**Data listing:**
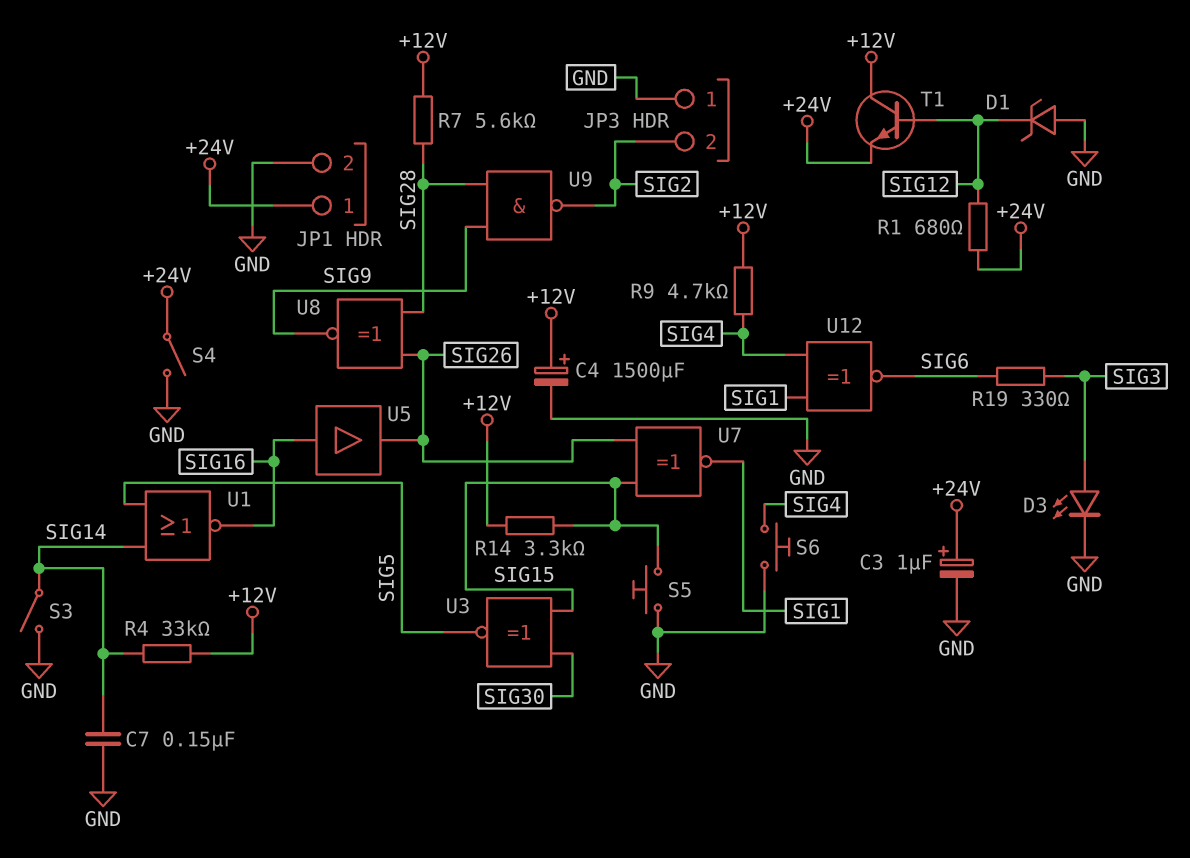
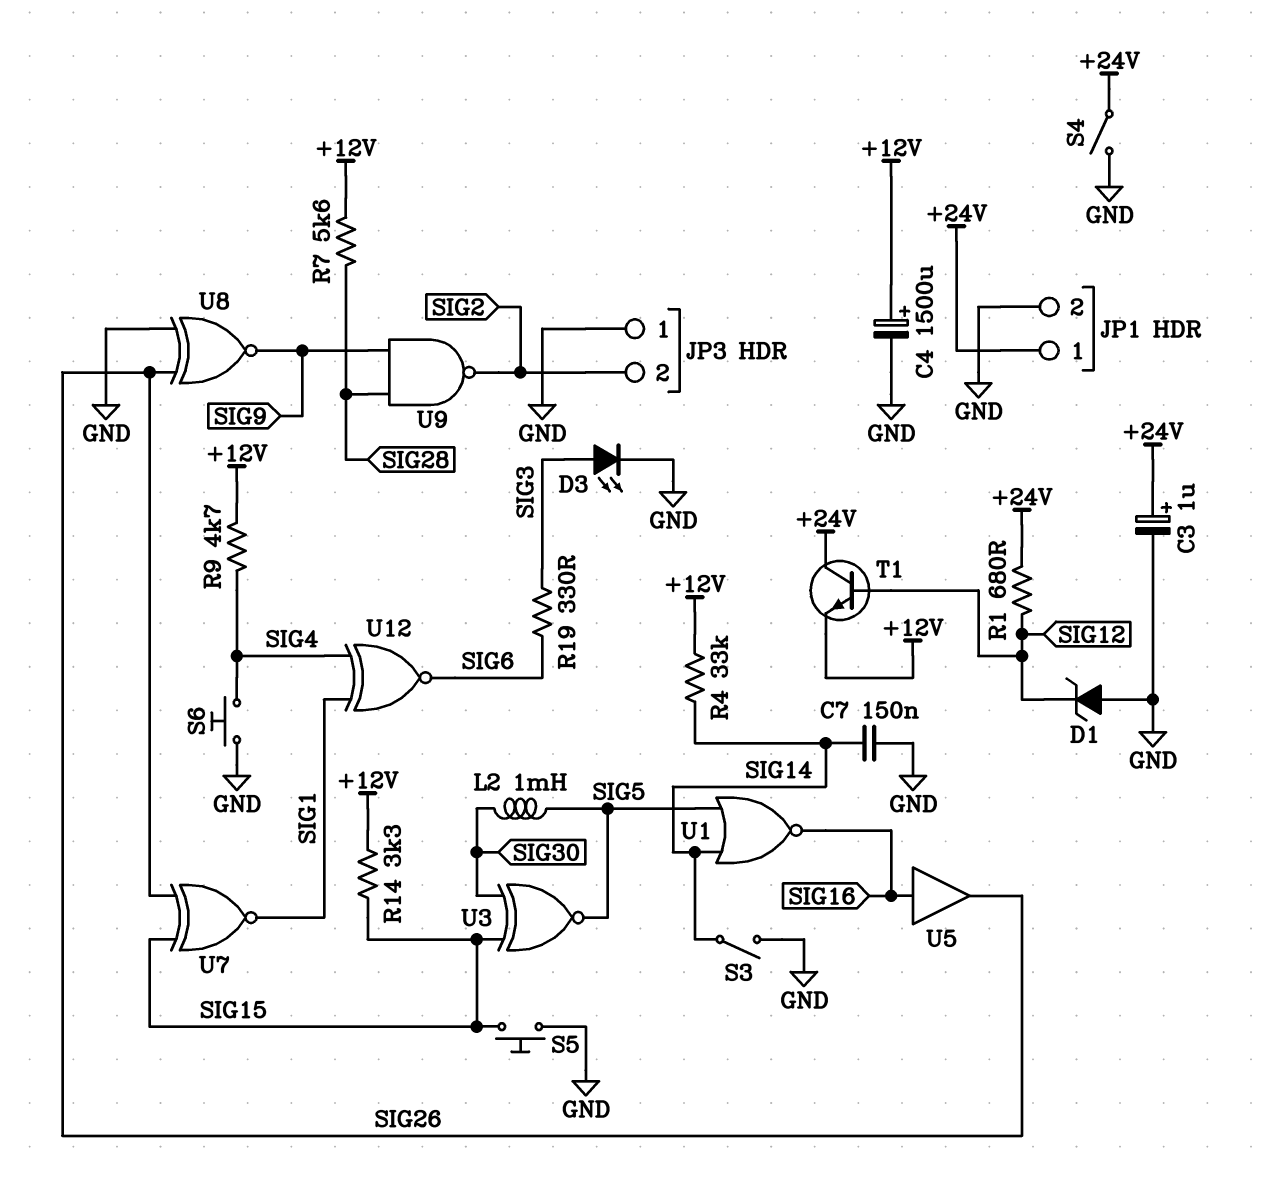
L2: none -> 1mH (SIG5, SIG30)
T1: NPN (B SIG12, C +12V, E +24V) -> NPN (B SIG12, C +24V, E +12V)
U8: XNOR (in SIG26, in SIG28, out SIG9) -> XNOR (in GND, in SIG26, out SIG9)

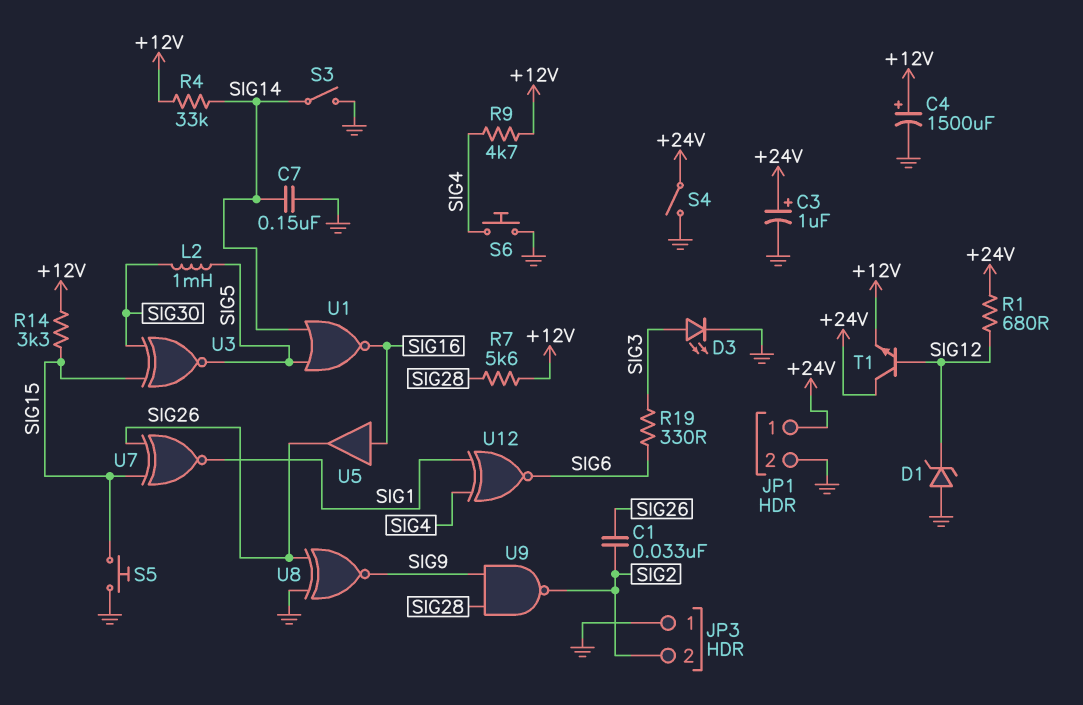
C1: none -> 33nF (SIG2, SIG26)

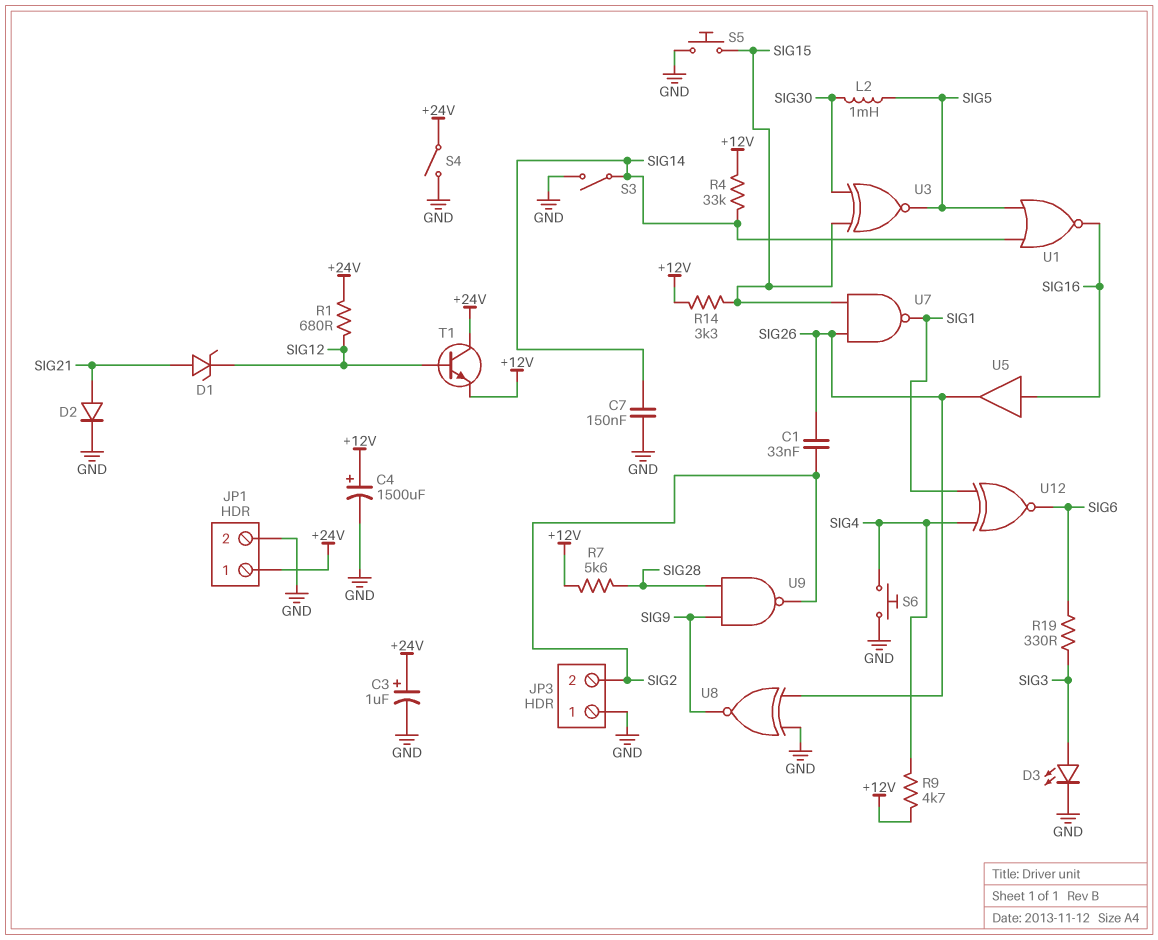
D1: zener (A GND, K SIG12) -> zener (A SIG21, K SIG12)
D2: none -> diode (A SIG21, K GND)
U7: XNOR (in SIG15, in SIG26, out SIG1) -> NAND (in SIG15, in SIG26, out SIG1)

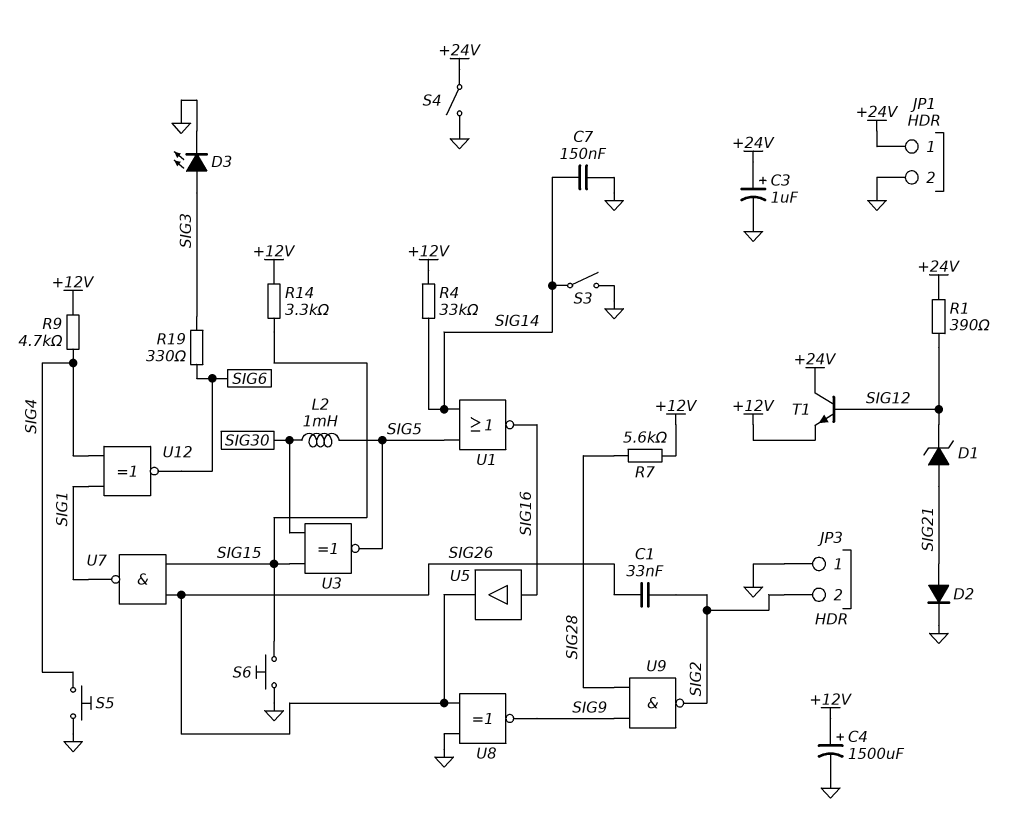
R1: 680 (+24V, SIG12) -> 390 (+24V, SIG12)
S5: button (GND, SIG15) -> button (GND, SIG4)
S6: button (GND, SIG4) -> button (GND, SIG15)

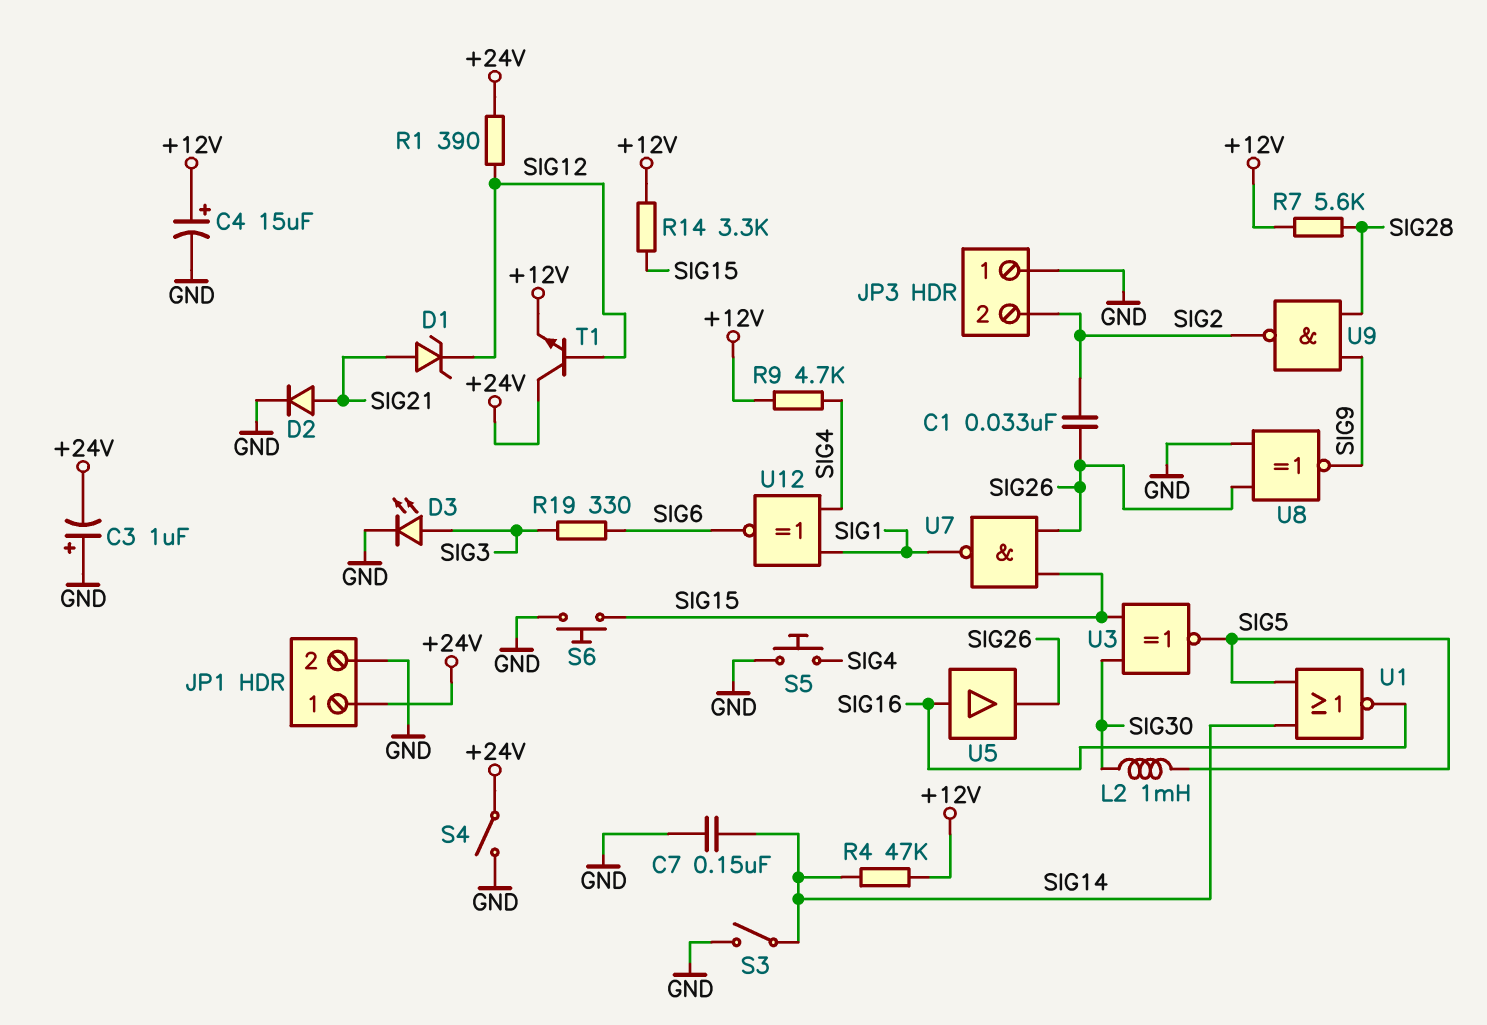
C3: 1uF (plus +24V, minus GND) -> 1uF (plus GND, minus +24V)
C4: 1500uF (plus +12V, minus GND) -> 15uF (plus +12V, minus GND)
R4: 33k (+12V, SIG14) -> 47k (+12V, SIG14)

**To do:**
Copy each line of the material above exactly, but not the images.

**Reply:**
L2: none -> 1mH (SIG5, SIG30)
T1: NPN (B SIG12, C +12V, E +24V) -> NPN (B SIG12, C +24V, E +12V)
U8: XNOR (in SIG26, in SIG28, out SIG9) -> XNOR (in GND, in SIG26, out SIG9)

C1: none -> 33nF (SIG2, SIG26)

D1: zener (A GND, K SIG12) -> zener (A SIG21, K SIG12)
D2: none -> diode (A SIG21, K GND)
U7: XNOR (in SIG15, in SIG26, out SIG1) -> NAND (in SIG15, in SIG26, out SIG1)

R1: 680 (+24V, SIG12) -> 390 (+24V, SIG12)
S5: button (GND, SIG15) -> button (GND, SIG4)
S6: button (GND, SIG4) -> button (GND, SIG15)

C3: 1uF (plus +24V, minus GND) -> 1uF (plus GND, minus +24V)
C4: 1500uF (plus +12V, minus GND) -> 15uF (plus +12V, minus GND)
R4: 33k (+12V, SIG14) -> 47k (+12V, SIG14)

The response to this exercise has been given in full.